— Extracted entries —
********************

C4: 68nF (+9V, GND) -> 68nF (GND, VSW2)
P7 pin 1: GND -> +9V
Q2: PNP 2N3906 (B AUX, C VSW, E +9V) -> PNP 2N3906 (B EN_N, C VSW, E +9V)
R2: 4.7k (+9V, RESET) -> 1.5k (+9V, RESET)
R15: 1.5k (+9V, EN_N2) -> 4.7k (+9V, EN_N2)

********************

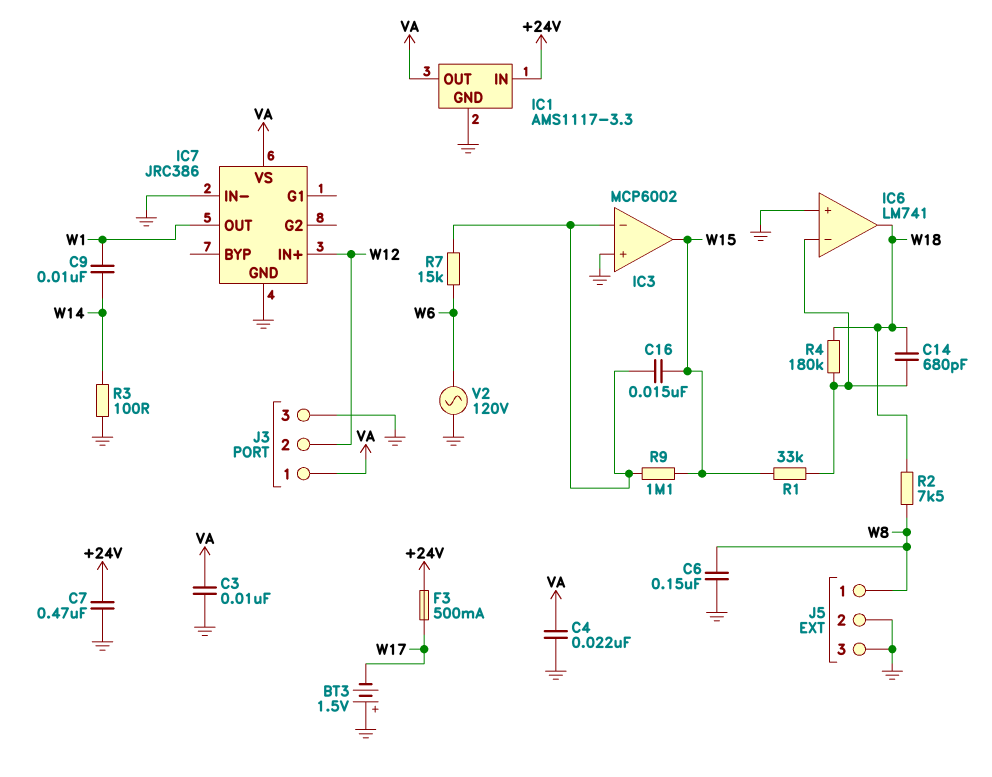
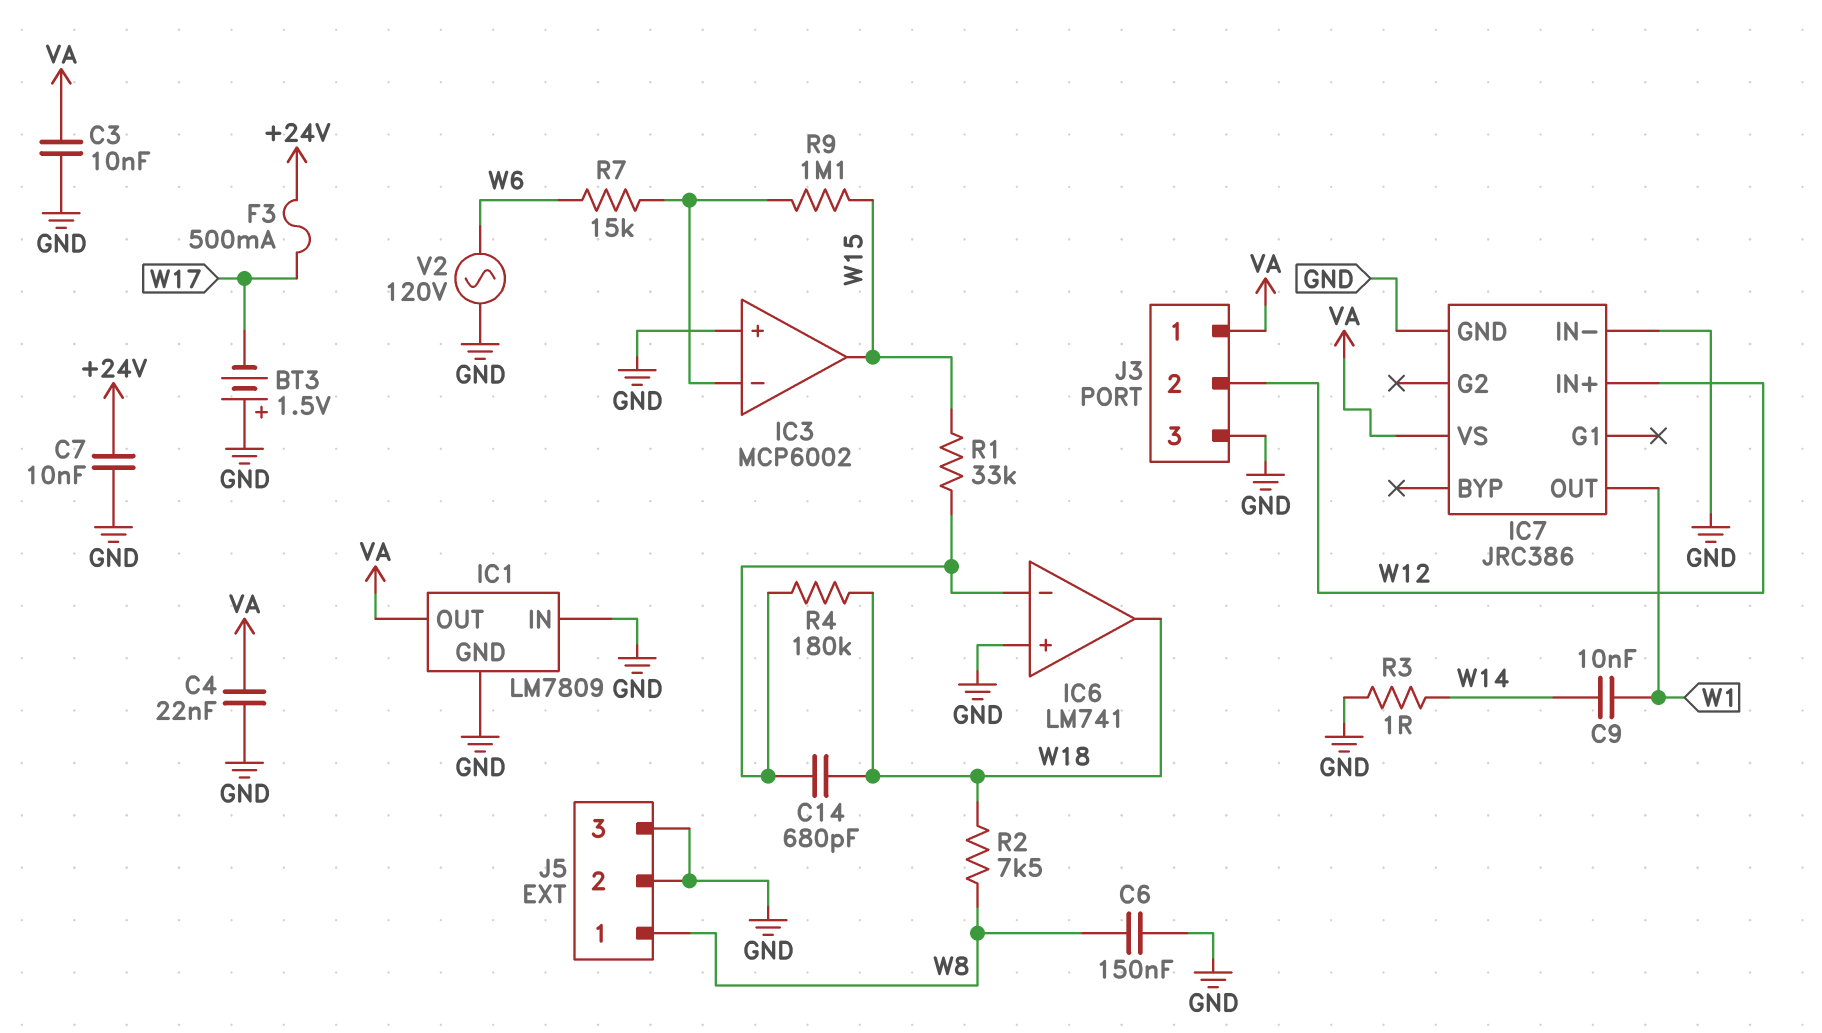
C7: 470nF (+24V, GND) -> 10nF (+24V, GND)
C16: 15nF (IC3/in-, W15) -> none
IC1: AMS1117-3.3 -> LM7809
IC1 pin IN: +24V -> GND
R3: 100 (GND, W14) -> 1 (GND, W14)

********************

— Assignment —
Within the material above, transcribe exactly the lines that run from the line holding "R2: 4.7k (+9V, RESET) -> 1.5k (+9V, RESET)" through the line holding "R15: 1.5k (+9V, EN_N2) -> 4.7k (+9V, EN_N2)".

— Answer for this exercise —
R2: 4.7k (+9V, RESET) -> 1.5k (+9V, RESET)
R15: 1.5k (+9V, EN_N2) -> 4.7k (+9V, EN_N2)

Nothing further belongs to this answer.